# [Stored data]
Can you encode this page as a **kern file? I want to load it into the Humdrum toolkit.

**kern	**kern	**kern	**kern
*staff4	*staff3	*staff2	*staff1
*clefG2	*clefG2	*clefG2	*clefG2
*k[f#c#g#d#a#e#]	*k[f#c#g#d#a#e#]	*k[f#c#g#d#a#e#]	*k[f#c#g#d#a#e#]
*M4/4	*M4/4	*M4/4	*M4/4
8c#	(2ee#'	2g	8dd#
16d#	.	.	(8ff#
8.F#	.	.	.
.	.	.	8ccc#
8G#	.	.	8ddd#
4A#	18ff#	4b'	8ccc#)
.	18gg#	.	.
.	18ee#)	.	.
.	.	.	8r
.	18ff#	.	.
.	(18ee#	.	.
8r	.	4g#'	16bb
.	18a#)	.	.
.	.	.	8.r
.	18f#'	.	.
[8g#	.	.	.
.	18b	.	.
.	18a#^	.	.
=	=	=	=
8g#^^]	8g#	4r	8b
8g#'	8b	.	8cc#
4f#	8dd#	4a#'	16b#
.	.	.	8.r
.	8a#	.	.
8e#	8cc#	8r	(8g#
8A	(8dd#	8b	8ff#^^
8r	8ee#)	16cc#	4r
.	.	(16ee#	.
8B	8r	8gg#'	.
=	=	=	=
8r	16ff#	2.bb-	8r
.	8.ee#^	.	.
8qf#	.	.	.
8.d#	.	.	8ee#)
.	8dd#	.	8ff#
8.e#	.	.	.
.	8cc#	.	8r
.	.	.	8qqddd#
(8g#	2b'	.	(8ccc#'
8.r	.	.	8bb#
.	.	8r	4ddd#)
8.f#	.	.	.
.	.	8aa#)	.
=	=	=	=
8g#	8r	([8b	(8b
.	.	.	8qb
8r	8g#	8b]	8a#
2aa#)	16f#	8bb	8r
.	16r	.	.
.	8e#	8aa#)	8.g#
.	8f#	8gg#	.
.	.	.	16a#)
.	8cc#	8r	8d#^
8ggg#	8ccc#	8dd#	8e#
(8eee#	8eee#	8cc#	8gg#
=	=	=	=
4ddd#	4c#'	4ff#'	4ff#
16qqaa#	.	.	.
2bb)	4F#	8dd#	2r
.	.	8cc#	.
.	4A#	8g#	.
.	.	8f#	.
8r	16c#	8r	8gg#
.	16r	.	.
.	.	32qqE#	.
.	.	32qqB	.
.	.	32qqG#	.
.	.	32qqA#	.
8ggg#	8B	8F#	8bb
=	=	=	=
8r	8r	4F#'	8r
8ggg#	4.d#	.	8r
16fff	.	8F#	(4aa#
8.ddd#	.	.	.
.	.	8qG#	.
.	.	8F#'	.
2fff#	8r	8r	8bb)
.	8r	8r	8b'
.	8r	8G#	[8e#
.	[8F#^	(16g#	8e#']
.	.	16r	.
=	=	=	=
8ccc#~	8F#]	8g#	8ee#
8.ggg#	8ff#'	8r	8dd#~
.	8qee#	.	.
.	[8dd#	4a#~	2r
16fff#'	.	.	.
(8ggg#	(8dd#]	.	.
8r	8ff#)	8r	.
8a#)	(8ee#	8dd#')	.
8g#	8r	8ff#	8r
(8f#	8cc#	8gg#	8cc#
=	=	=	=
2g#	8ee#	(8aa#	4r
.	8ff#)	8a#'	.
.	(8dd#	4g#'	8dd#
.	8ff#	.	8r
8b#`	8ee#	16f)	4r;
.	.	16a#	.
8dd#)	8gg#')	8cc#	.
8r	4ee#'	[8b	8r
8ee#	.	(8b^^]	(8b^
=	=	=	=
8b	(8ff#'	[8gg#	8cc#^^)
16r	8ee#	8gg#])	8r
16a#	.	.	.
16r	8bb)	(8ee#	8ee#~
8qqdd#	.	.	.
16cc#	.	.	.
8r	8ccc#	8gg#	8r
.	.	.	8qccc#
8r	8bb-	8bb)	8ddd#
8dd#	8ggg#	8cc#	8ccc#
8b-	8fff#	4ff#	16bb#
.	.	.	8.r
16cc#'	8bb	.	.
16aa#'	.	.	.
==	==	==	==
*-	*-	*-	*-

# [Aim of the exercise]
Print the material above line for line, changing no character.

# [Correct answer]
Can you encode this page as a **kern file? I want to load it into the Humdrum toolkit.

**kern	**kern	**kern	**kern
*staff4	*staff3	*staff2	*staff1
*clefG2	*clefG2	*clefG2	*clefG2
*k[f#c#g#d#a#e#]	*k[f#c#g#d#a#e#]	*k[f#c#g#d#a#e#]	*k[f#c#g#d#a#e#]
*M4/4	*M4/4	*M4/4	*M4/4
8c#	(2ee#'	2g	8dd#
16d#	.	.	(8ff#
8.F#	.	.	.
.	.	.	8ccc#
8G#	.	.	8ddd#
4A#	18ff#	4b'	8ccc#)
.	18gg#	.	.
.	18ee#)	.	.
.	.	.	8r
.	18ff#	.	.
.	(18ee#	.	.
8r	.	4g#'	16bb
.	18a#)	.	.
.	.	.	8.r
.	18f#'	.	.
[8g#	.	.	.
.	18b	.	.
.	18a#^	.	.
=	=	=	=
8g#^^]	8g#	4r	8b
8g#'	8b	.	8cc#
4f#	8dd#	4a#'	16b#
.	.	.	8.r
.	8a#	.	.
8e#	8cc#	8r	(8g#
8A	(8dd#	8b	8ff#^^
8r	8ee#)	16cc#	4r
.	.	(16ee#	.
8B	8r	8gg#'	.
=	=	=	=
8r	16ff#	2.bb-	8r
.	8.ee#^	.	.
8qf#	.	.	.
8.d#	.	.	8ee#)
.	8dd#	.	8ff#
8.e#	.	.	.
.	8cc#	.	8r
.	.	.	8qqddd#
(8g#	2b'	.	(8ccc#'
8.r	.	.	8bb#
.	.	8r	4ddd#)
8.f#	.	.	.
.	.	8aa#)	.
=	=	=	=
8g#	8r	([8b	(8b
.	.	.	8qb
8r	8g#	8b]	8a#
2aa#)	16f#	8bb	8r
.	16r	.	.
.	8e#	8aa#)	8.g#
.	8f#	8gg#	.
.	.	.	16a#)
.	8cc#	8r	8d#^
8ggg#	8ccc#	8dd#	8e#
(8eee#	8eee#	8cc#	8gg#
=	=	=	=
4ddd#	4c#'	4ff#'	4ff#
16qqaa#	.	.	.
2bb)	4F#	8dd#	2r
.	.	8cc#	.
.	4A#	8g#	.
.	.	8f#	.
8r	16c#	8r	8gg#
.	16r	.	.
.	.	32qqE#	.
.	.	32qqB	.
.	.	32qqG#	.
.	.	32qqA#	.
8ggg#	8B	8F#	8bb
=	=	=	=
8r	8r	4F#'	8r
8ggg#	4.d#	.	8r
16fff	.	8F#	(4aa#
8.ddd#	.	.	.
.	.	8qG#	.
.	.	8F#'	.
2fff#	8r	8r	8bb)
.	8r	8r	8b'
.	8r	8G#	[8e#
.	[8F#^	(16g#	8e#']
.	.	16r	.
=	=	=	=
8ccc#~	8F#]	8g#	8ee#
8.ggg#	8ff#'	8r	8dd#~
.	8qee#	.	.
.	[8dd#	4a#~	2r
16fff#'	.	.	.
(8ggg#	(8dd#]	.	.
8r	8ff#)	8r	.
8a#)	(8ee#	8dd#')	.
8g#	8r	8ff#	8r
(8f#	8cc#	8gg#	8cc#
=	=	=	=
2g#	8ee#	(8aa#	4r
.	8ff#)	8a#'	.
.	(8dd#	4g#'	8dd#
.	8ff#	.	8r
8b#`	8ee#	16f)	4r;
.	.	16a#	.
8dd#)	8gg#')	8cc#	.
8r	4ee#'	[8b	8r
8ee#	.	(8b^^]	(8b^
=	=	=	=
8b	(8ff#'	[8gg#	8cc#^^)
16r	8ee#	8gg#])	8r
16a#	.	.	.
16r	8bb)	(8ee#	8ee#~
8qqdd#	.	.	.
16cc#	.	.	.
8r	8ccc#	8gg#	8r
.	.	.	8qccc#
8r	8bb-	8bb)	8ddd#
8dd#	8ggg#	8cc#	8ccc#
8b-	8fff#	4ff#	16bb#
.	.	.	8.r
16cc#'	8bb	.	.
16aa#'	.	.	.
==	==	==	==
*-	*-	*-	*-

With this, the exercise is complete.